**YOUR ASSIGNMENT:**
Take the line with "gray hexagon: (503, 556) -> (763, 581), moved" and the rest of the lines after it, to the end of the entries, and restate them exactly.

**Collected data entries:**
◆ ◆ ◆ ◆ ◆

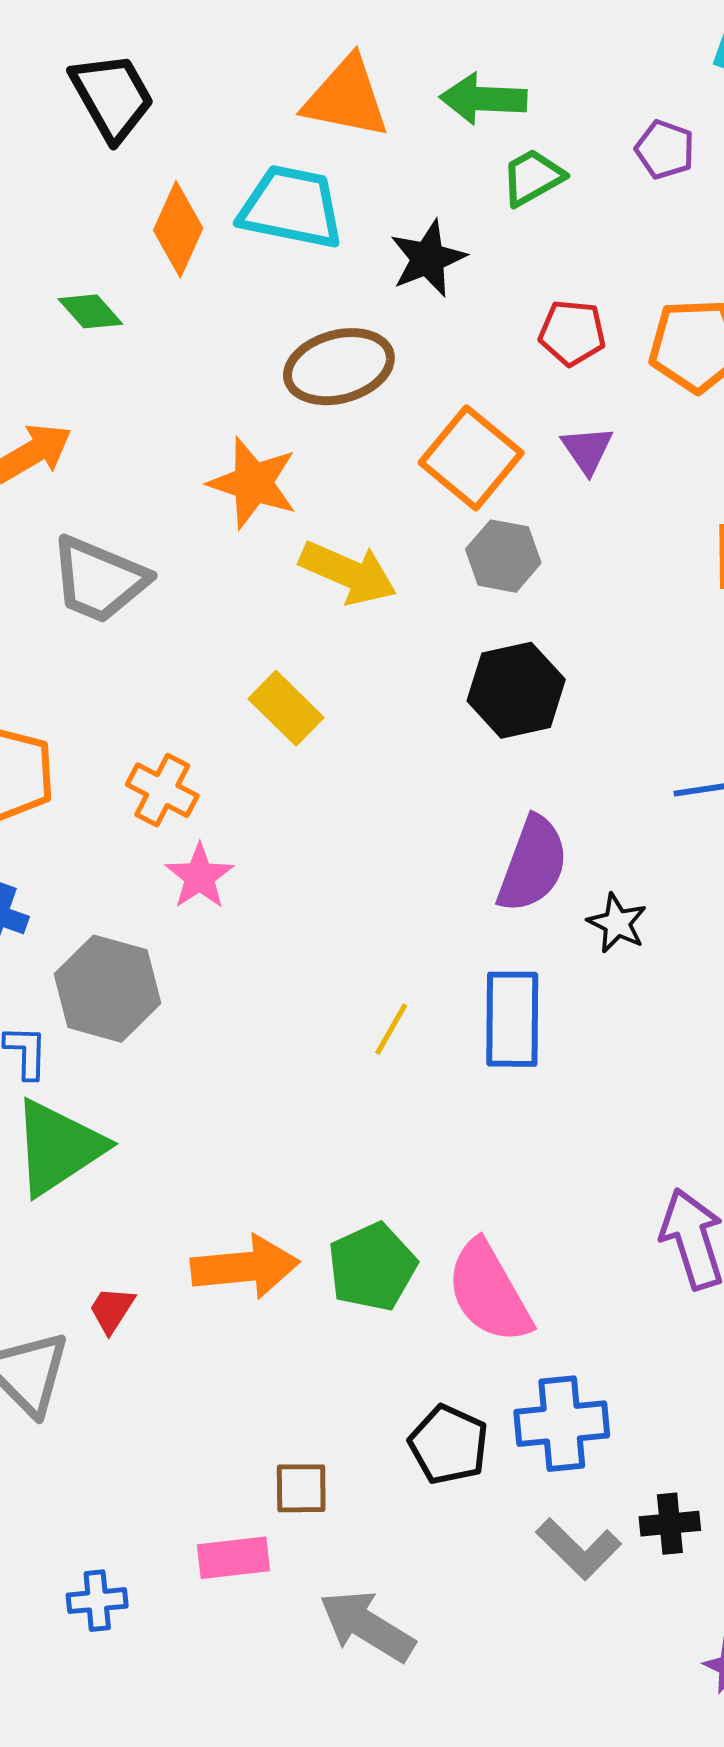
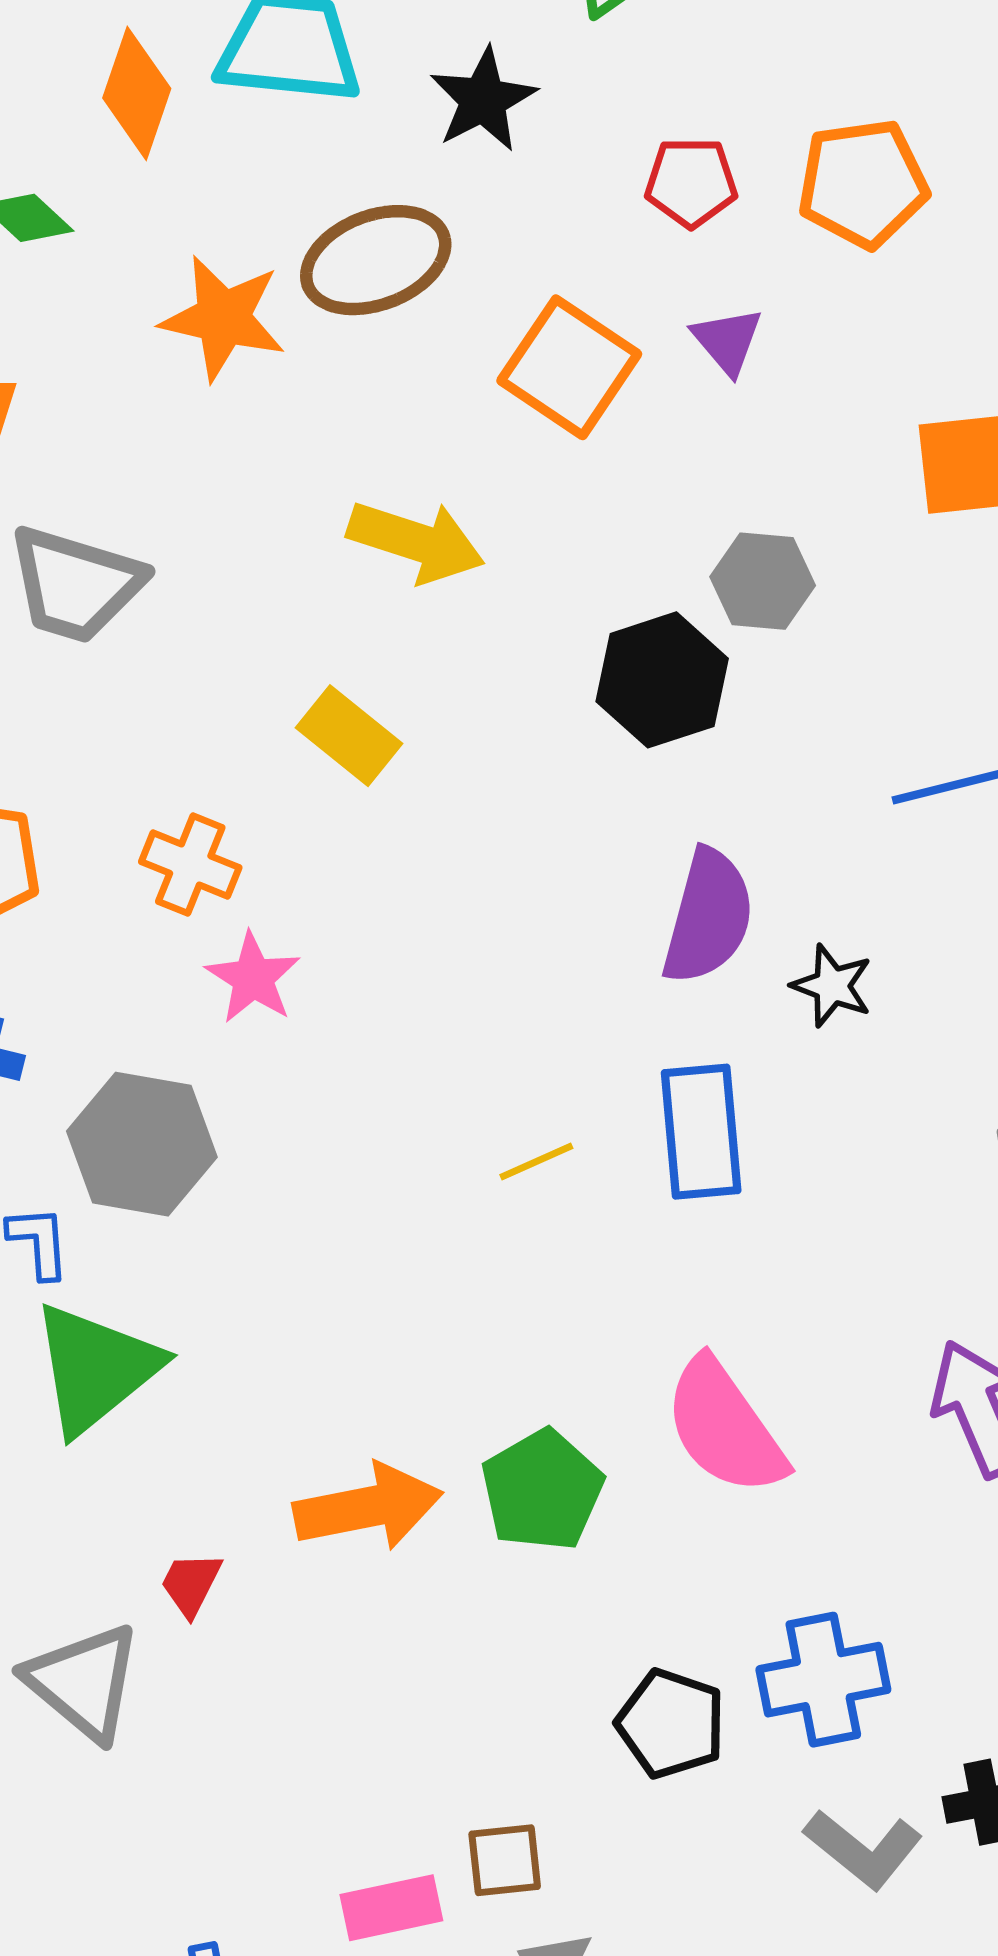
orange star: (253, 483) -> (223, 318), moved
gray hexagon: (503, 556) -> (763, 581), moved
yellow line: (391, 1029) -> (536, 1162), turned 42
pink semicircle: (489, 1292) -> (725, 1427), moved
brown square: (301, 1488) -> (505, 1860), moved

◆ ◆ ◆ ◆ ◆

**SOLUTION TO THIS TASK:**
gray hexagon: (503, 556) -> (763, 581), moved
yellow line: (391, 1029) -> (536, 1162), turned 42
pink semicircle: (489, 1292) -> (725, 1427), moved
brown square: (301, 1488) -> (505, 1860), moved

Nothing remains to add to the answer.